-- Exercise materials follows --

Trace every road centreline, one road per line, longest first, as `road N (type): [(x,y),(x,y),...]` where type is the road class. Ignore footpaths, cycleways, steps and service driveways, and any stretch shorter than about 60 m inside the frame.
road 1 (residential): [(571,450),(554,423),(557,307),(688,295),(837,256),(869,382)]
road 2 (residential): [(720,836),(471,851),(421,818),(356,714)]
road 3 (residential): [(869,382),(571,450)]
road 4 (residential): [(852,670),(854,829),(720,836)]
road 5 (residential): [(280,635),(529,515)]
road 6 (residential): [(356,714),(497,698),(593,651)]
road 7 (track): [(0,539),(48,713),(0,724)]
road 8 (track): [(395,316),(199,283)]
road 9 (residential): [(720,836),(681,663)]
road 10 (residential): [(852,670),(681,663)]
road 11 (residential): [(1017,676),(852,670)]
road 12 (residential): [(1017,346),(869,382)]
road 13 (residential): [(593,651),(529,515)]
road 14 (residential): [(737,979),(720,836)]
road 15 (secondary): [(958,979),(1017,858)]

-- Exercise materials concluded --

-- Task goal --
Please reproduce each line above exactly as written.

-- Exercise solution --
Trace every road centreline, one road per line, longest first, as `road N (type): [(x,y),(x,y),...]` where type is the road class. Ignore footpaths, cycleways, steps and service driveways, and any stretch shorter than about 60 m inside the frame.
road 1 (residential): [(571,450),(554,423),(557,307),(688,295),(837,256),(869,382)]
road 2 (residential): [(720,836),(471,851),(421,818),(356,714)]
road 3 (residential): [(869,382),(571,450)]
road 4 (residential): [(852,670),(854,829),(720,836)]
road 5 (residential): [(280,635),(529,515)]
road 6 (residential): [(356,714),(497,698),(593,651)]
road 7 (track): [(0,539),(48,713),(0,724)]
road 8 (track): [(395,316),(199,283)]
road 9 (residential): [(720,836),(681,663)]
road 10 (residential): [(852,670),(681,663)]
road 11 (residential): [(1017,676),(852,670)]
road 12 (residential): [(1017,346),(869,382)]
road 13 (residential): [(593,651),(529,515)]
road 14 (residential): [(737,979),(720,836)]
road 15 (secondary): [(958,979),(1017,858)]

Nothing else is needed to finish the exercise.